### Task to carry out
Lift out, unaltered, the lines of the material below between the line holding "FAN1 pin GND: GND -> none" and the line holding "TEMP pin OUT: A4 -> RX", counting both.

### Source records
※

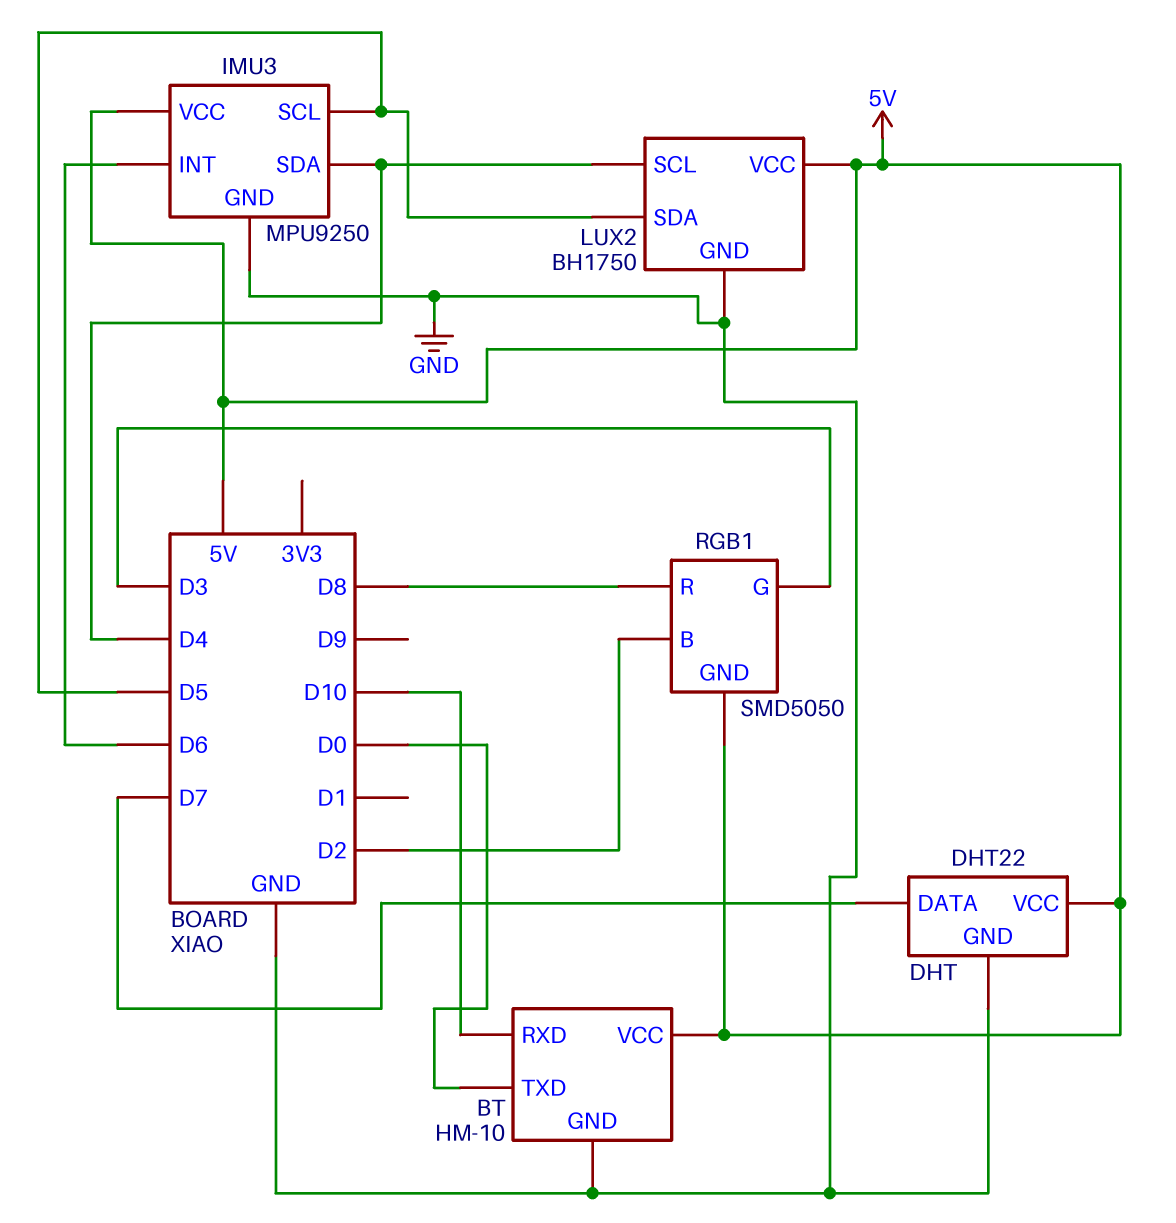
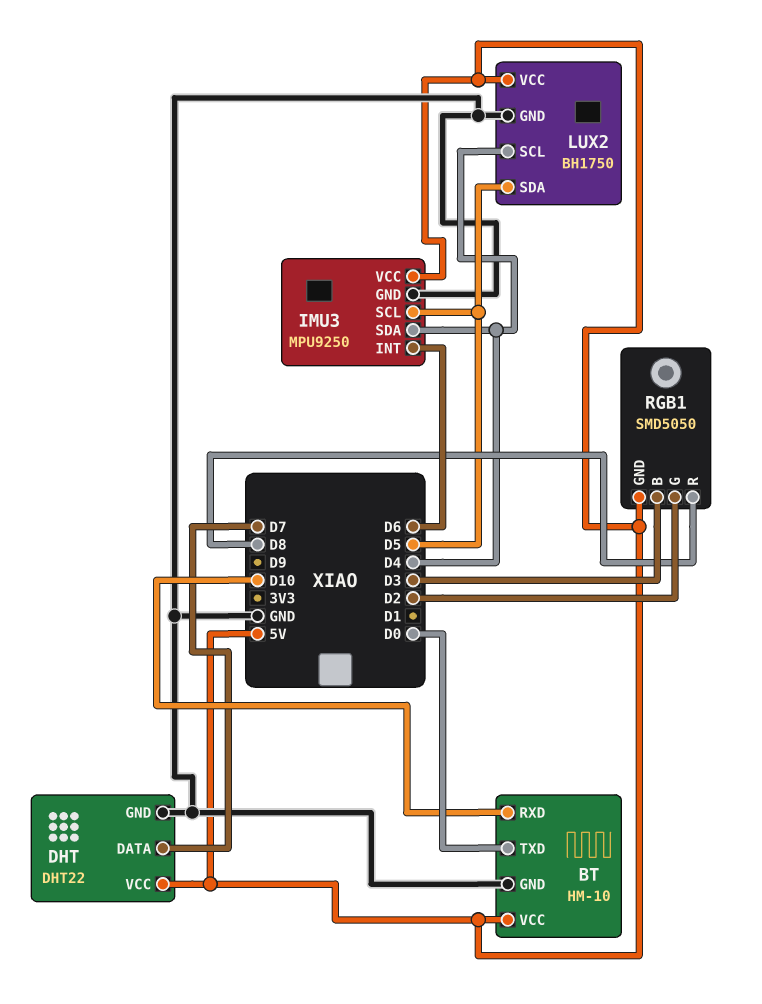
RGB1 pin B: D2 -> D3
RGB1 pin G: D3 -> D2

※

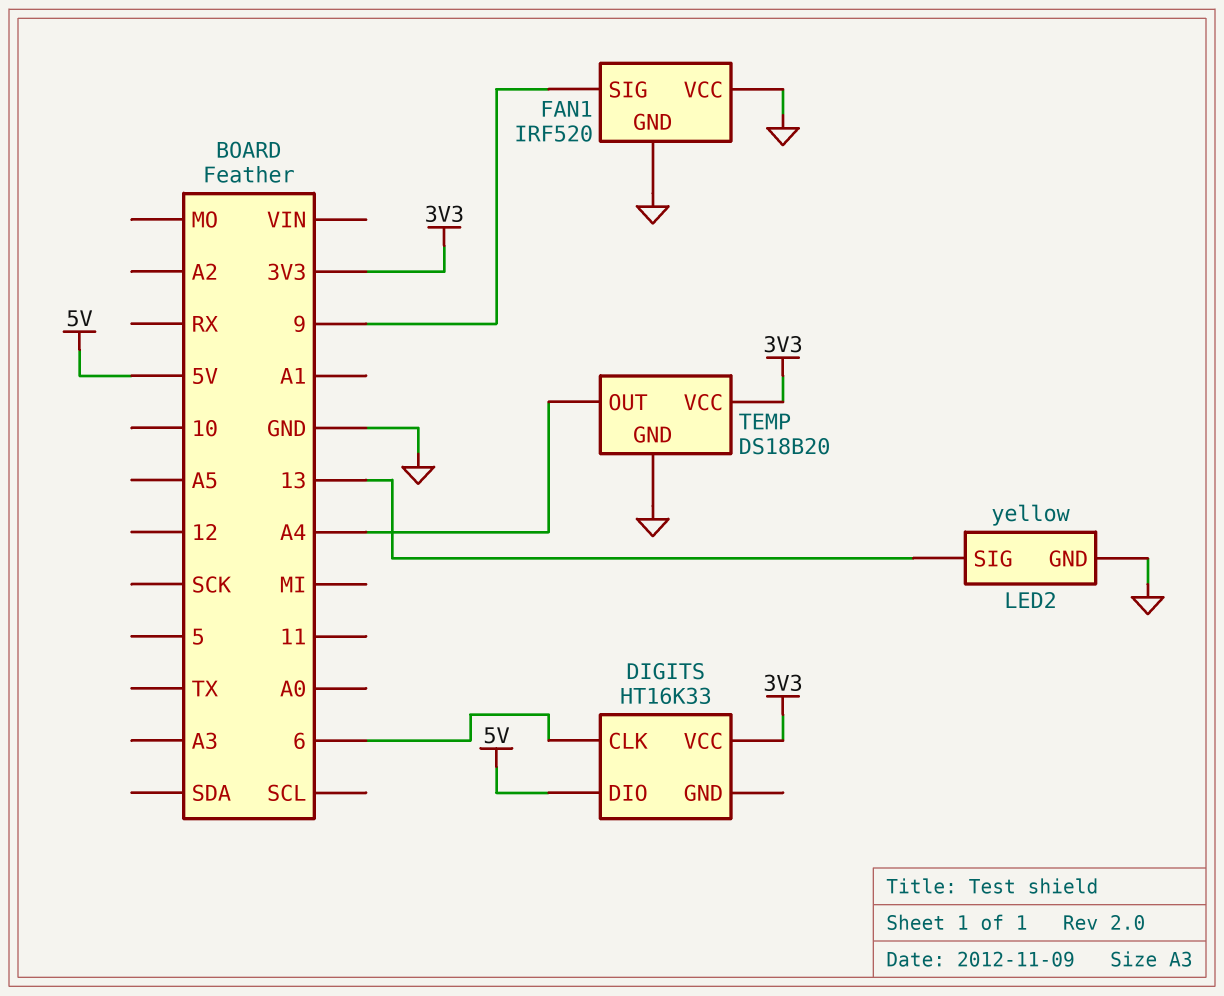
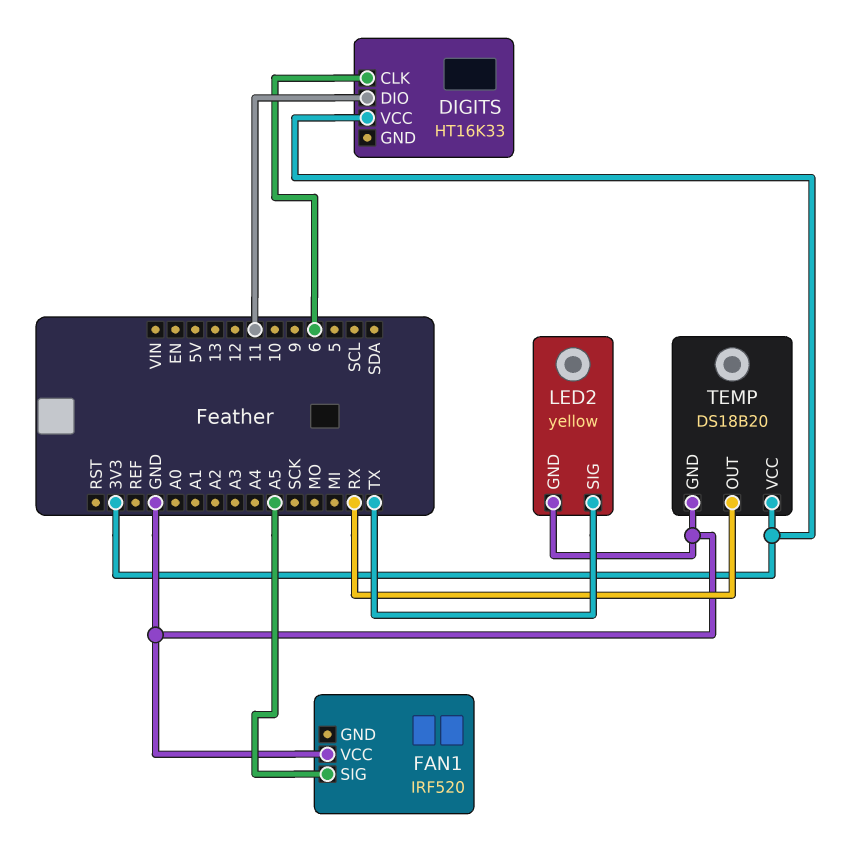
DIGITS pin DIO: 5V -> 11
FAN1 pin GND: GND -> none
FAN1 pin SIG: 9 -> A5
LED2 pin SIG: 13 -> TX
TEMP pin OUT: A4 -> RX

※

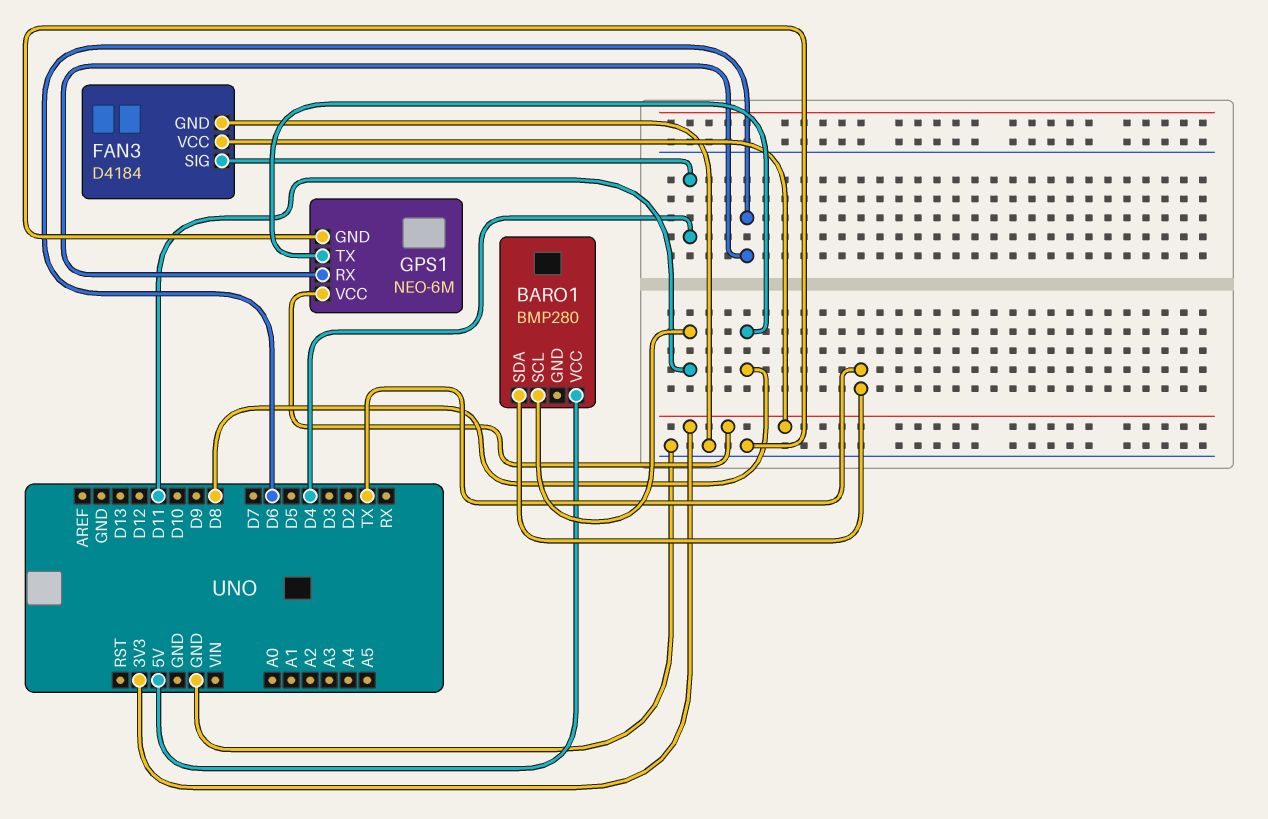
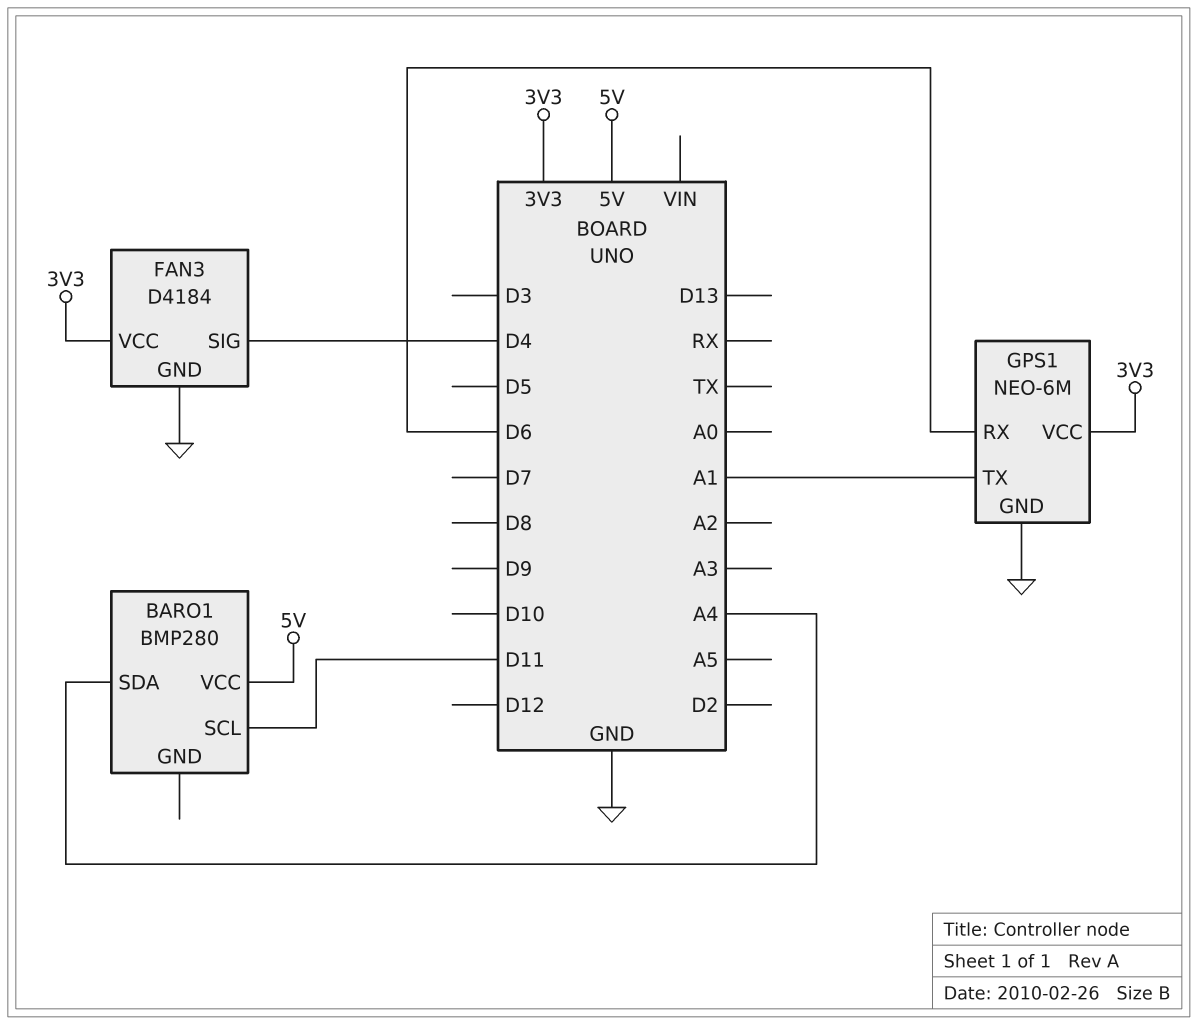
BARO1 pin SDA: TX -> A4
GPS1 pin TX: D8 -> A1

※

### Response to this task
FAN1 pin GND: GND -> none
FAN1 pin SIG: 9 -> A5
LED2 pin SIG: 13 -> TX
TEMP pin OUT: A4 -> RX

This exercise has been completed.